Exercise prompt
What is needed is every line, exactly as given, from the line containing "(371, 375) = (425, 215): black" through the end of the data below.

[Opening Information supplied section]

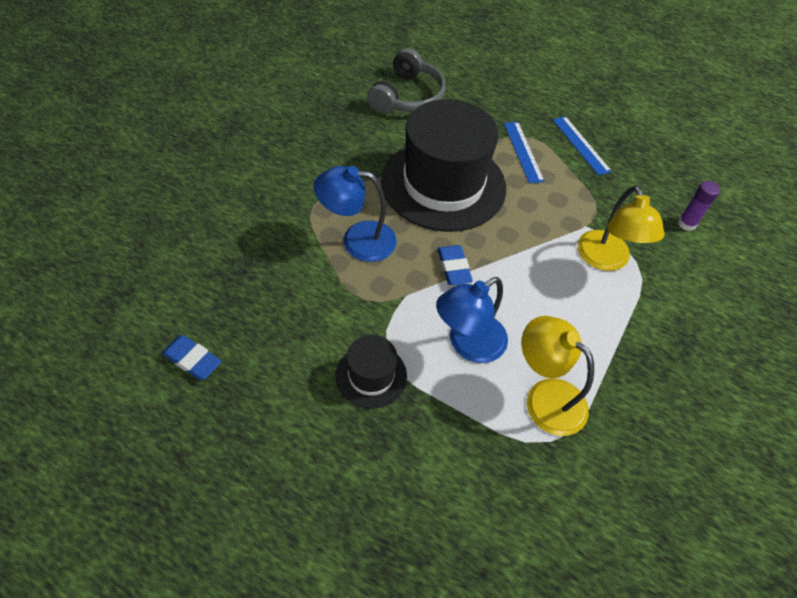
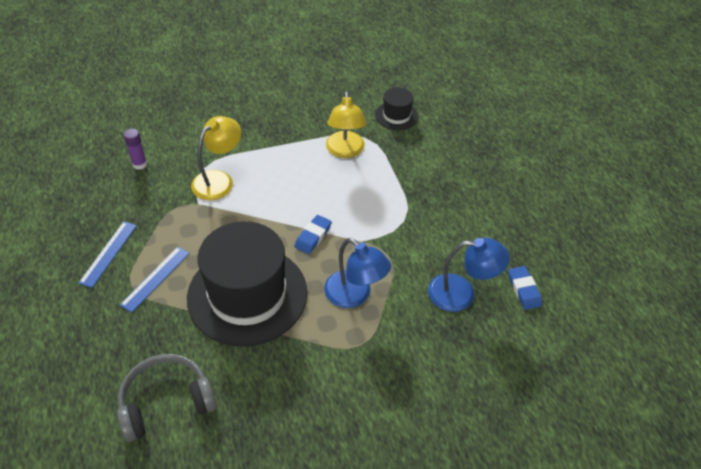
camera: 135 degrees left, 5 degrees down
(371, 375) = (425, 215): black hat -> black hat (396, 115)
(468, 344) = (355, 195): blue lamp -> blue lamp (461, 293)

[Closing Information supplied section]

Result of this task
(371, 375) = (425, 215): black hat -> black hat (396, 115)
(468, 344) = (355, 195): blue lamp -> blue lamp (461, 293)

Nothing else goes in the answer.